Transcribe exactly everything in the data below from the line containing "BT1: 9V (plus" down to the line containing "C3: 1uF (plus", both lines included and nothing further.

# STUDY MATERIAL:
____
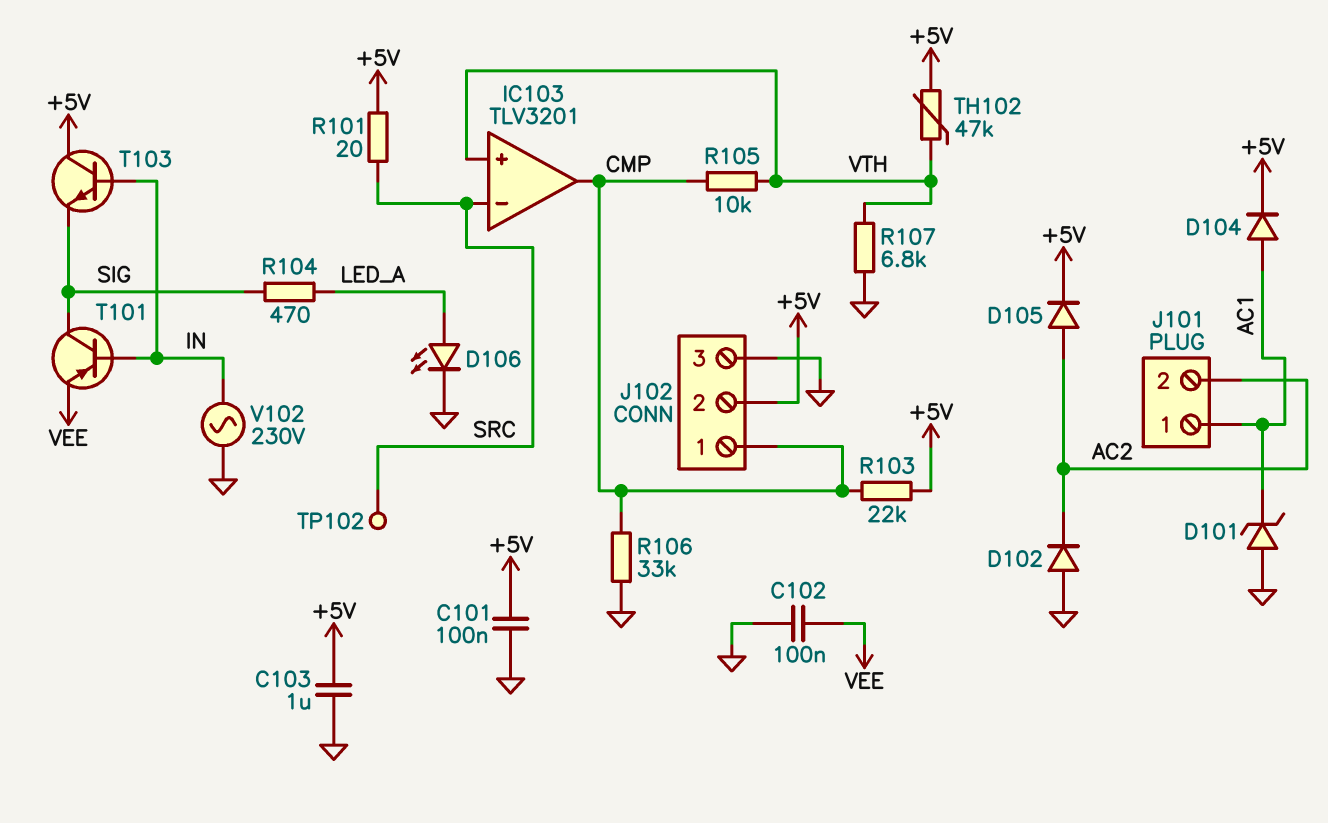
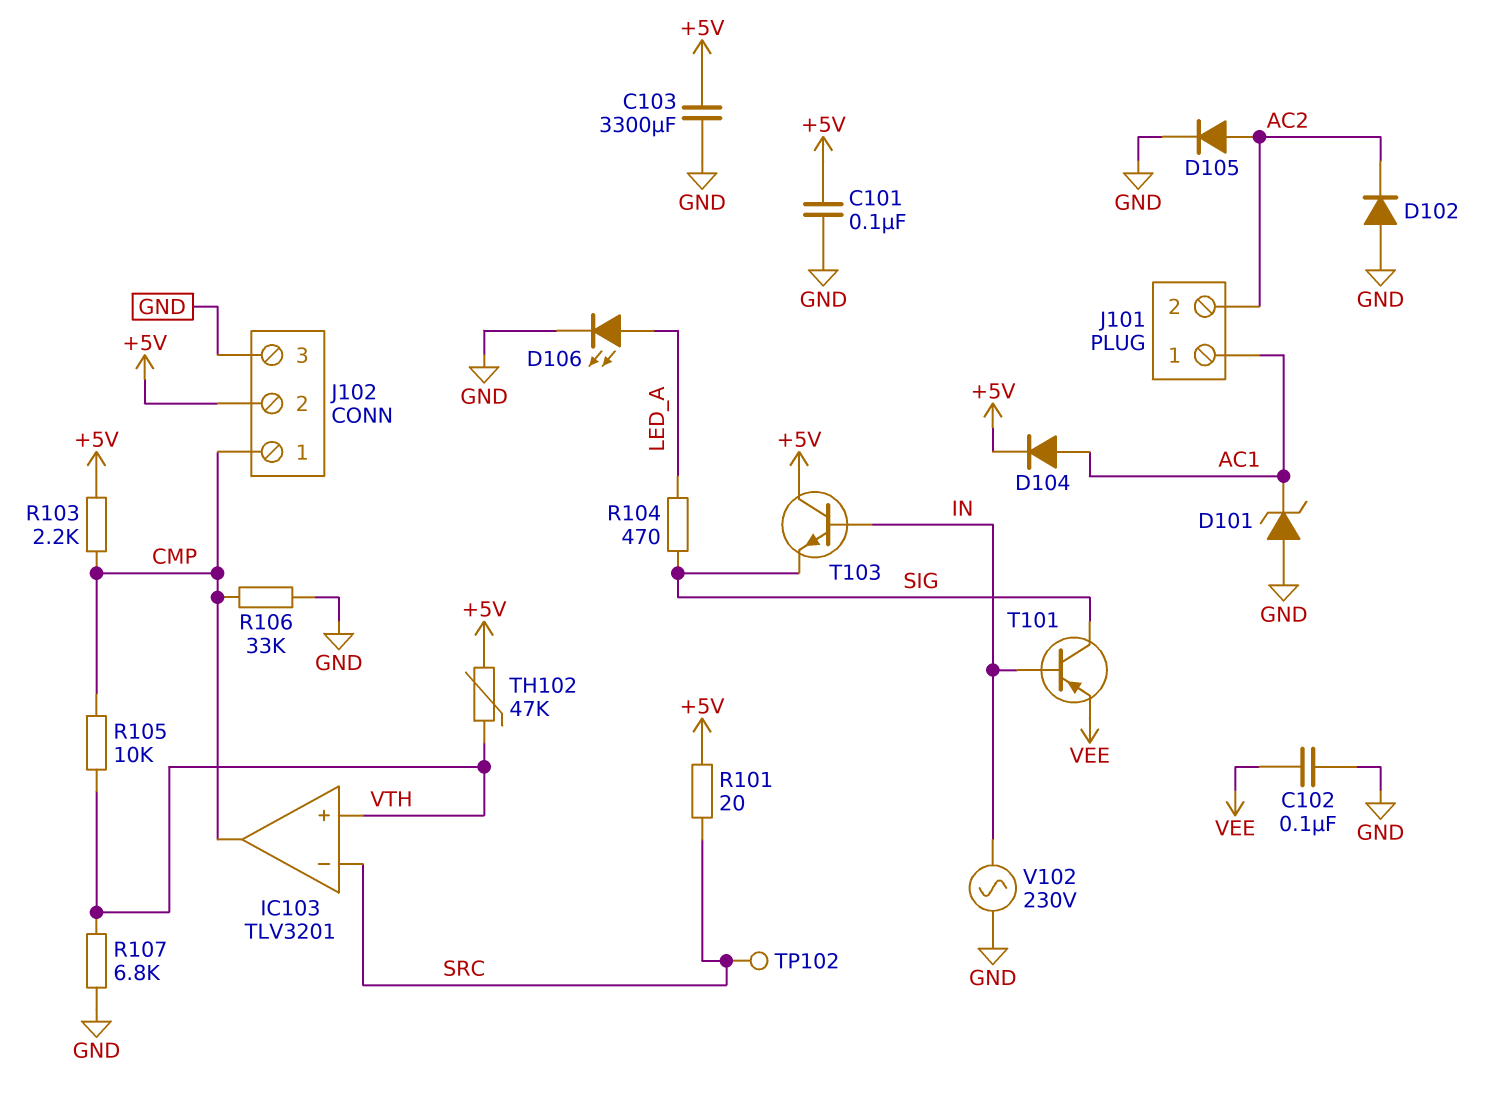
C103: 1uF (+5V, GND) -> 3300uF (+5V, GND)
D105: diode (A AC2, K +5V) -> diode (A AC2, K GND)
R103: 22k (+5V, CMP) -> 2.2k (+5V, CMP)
____
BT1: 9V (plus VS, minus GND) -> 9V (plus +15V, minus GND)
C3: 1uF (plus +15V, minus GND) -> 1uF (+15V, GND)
____
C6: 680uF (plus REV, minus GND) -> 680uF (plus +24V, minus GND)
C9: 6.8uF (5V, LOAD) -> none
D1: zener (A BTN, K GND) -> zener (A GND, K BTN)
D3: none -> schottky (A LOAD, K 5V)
____
# SOLUTION:
BT1: 9V (plus VS, minus GND) -> 9V (plus +15V, minus GND)
C3: 1uF (plus +15V, minus GND) -> 1uF (+15V, GND)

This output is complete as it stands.